Source data
######

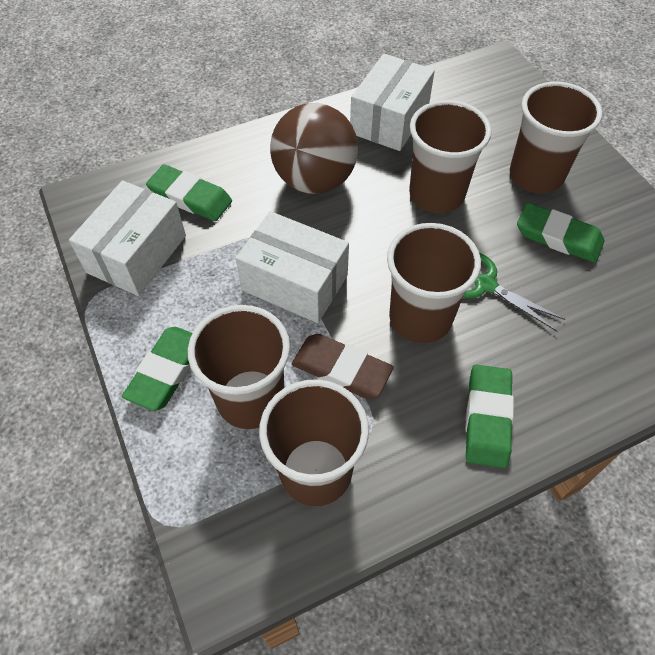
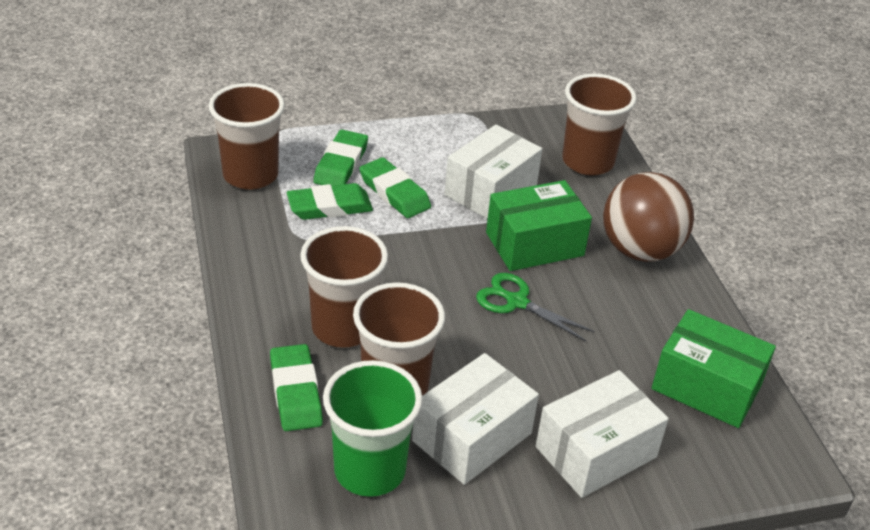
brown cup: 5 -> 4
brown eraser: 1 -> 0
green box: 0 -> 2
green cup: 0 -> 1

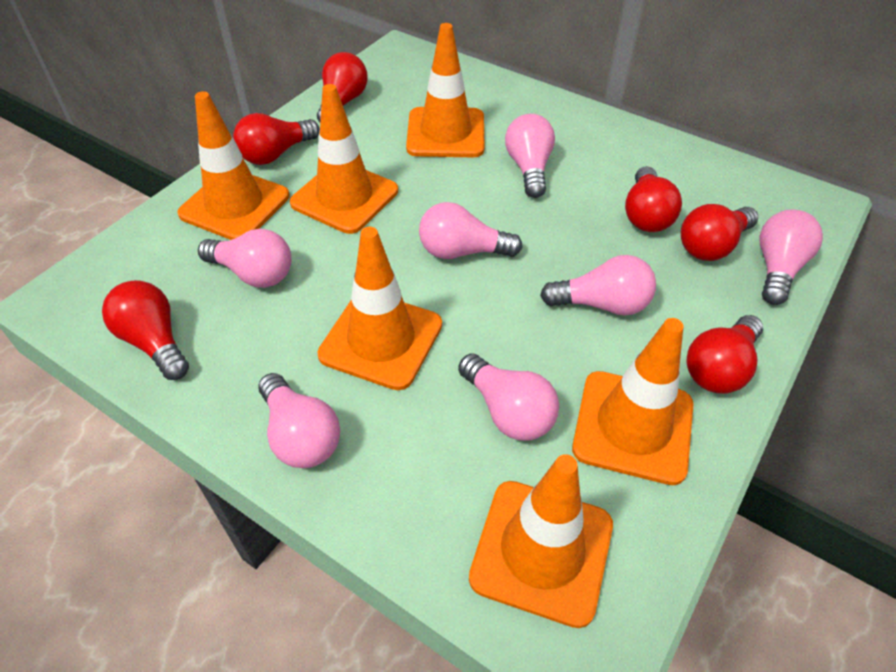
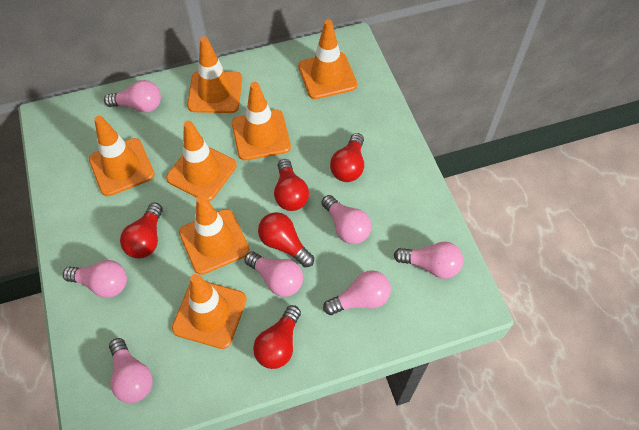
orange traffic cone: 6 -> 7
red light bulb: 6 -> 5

######

__Try it__
In the copy, omit the pictures and reproduce every entry exactly.

__Task response__
brown cup: 5 -> 4
brown eraser: 1 -> 0
green box: 0 -> 2
green cup: 0 -> 1

orange traffic cone: 6 -> 7
red light bulb: 6 -> 5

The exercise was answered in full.